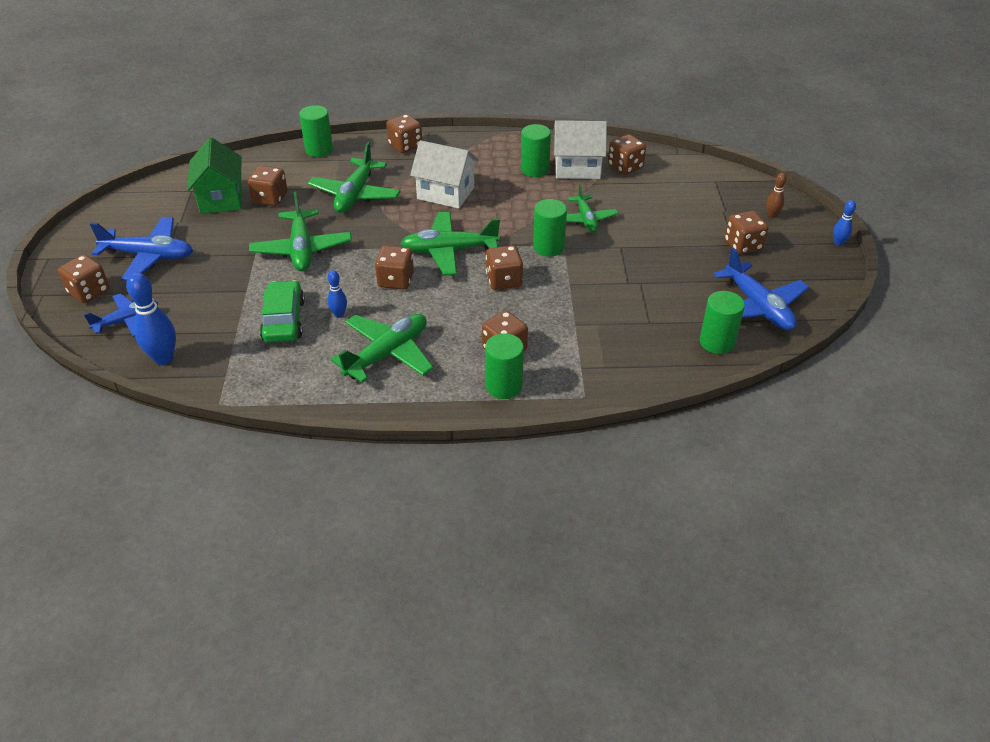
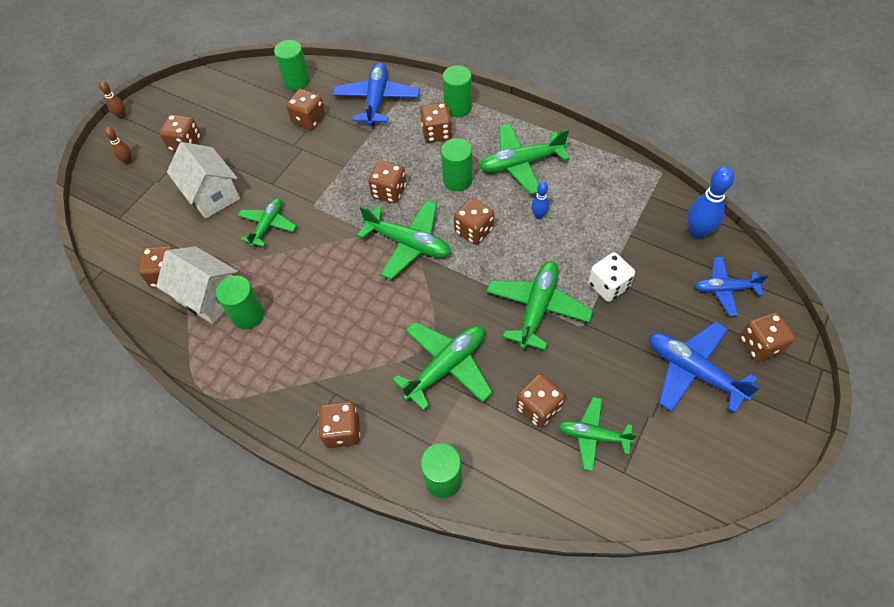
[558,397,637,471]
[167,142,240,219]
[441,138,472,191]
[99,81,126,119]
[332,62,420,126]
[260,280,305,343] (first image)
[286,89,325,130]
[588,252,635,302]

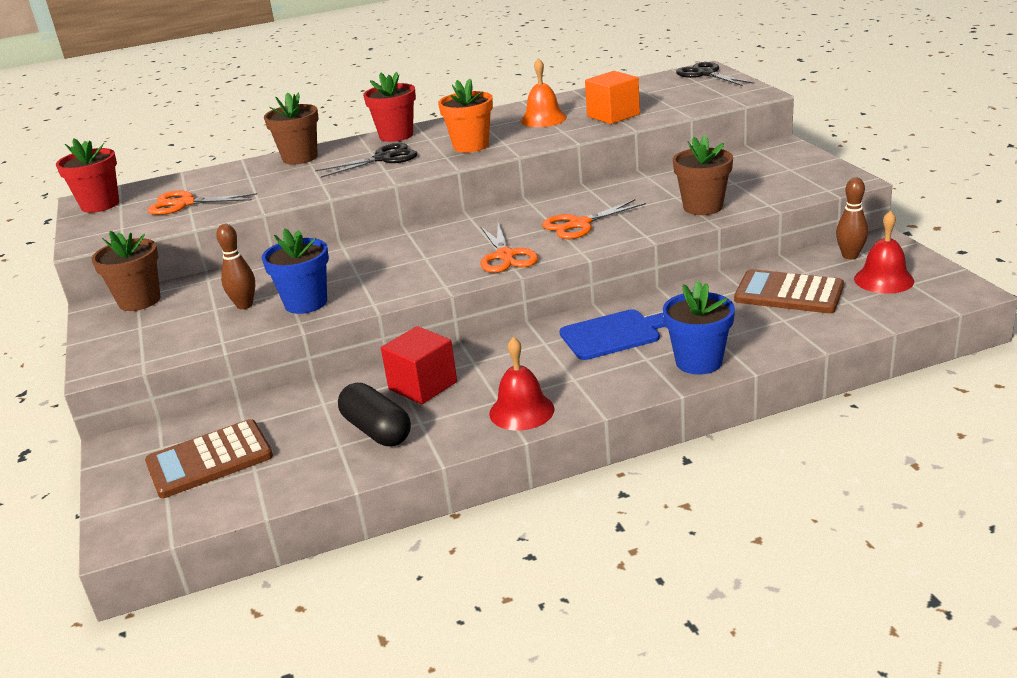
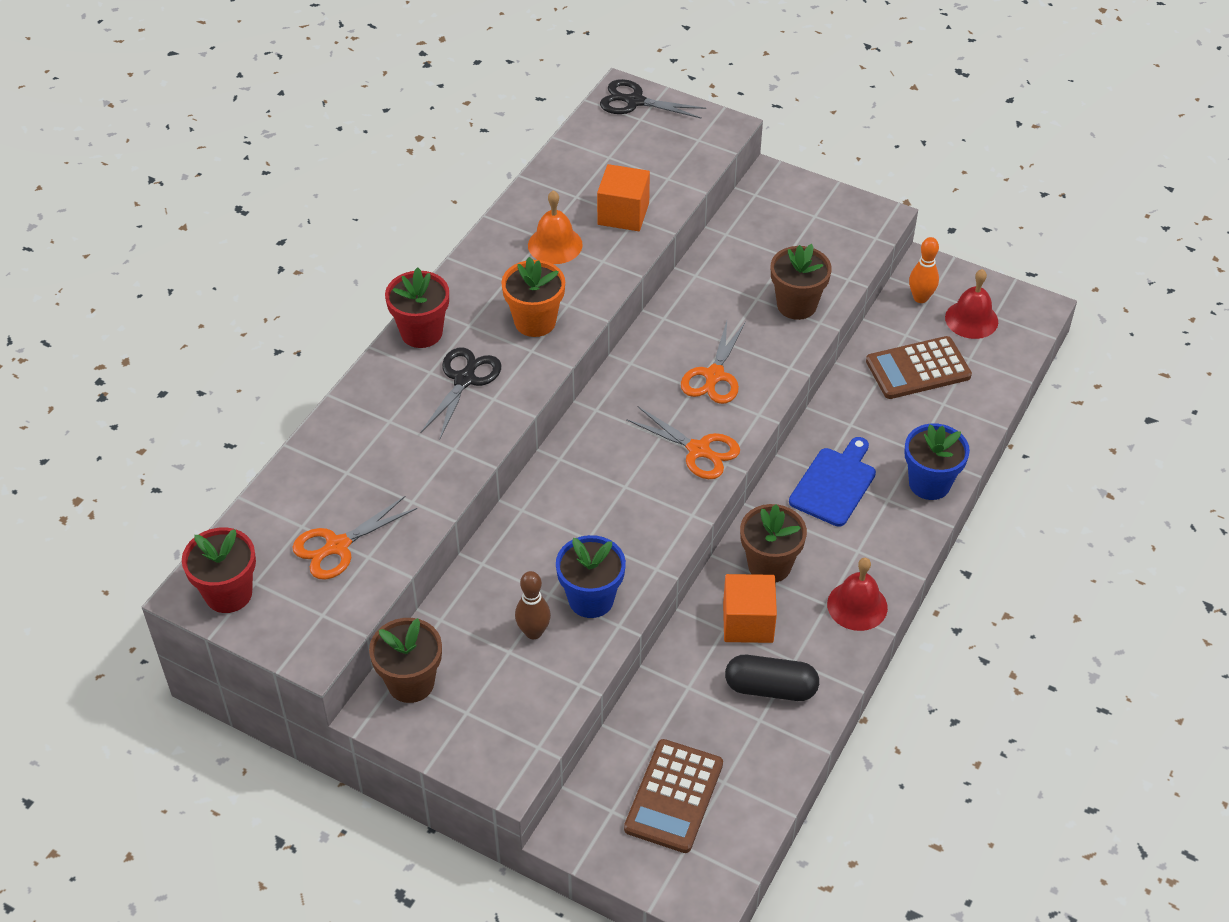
[740,504,807,583]
[909,237,939,303]
[723,574,777,643]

+---+

◆ Problem to solve ◆
Copy the listing above exactly, minus the pictures.

◆ Written solution ◆
[558,397,637,471]
[167,142,240,219]
[441,138,472,191]
[99,81,126,119]
[332,62,420,126]
[260,280,305,343] (first image)
[286,89,325,130]
[588,252,635,302]

[740,504,807,583]
[909,237,939,303]
[723,574,777,643]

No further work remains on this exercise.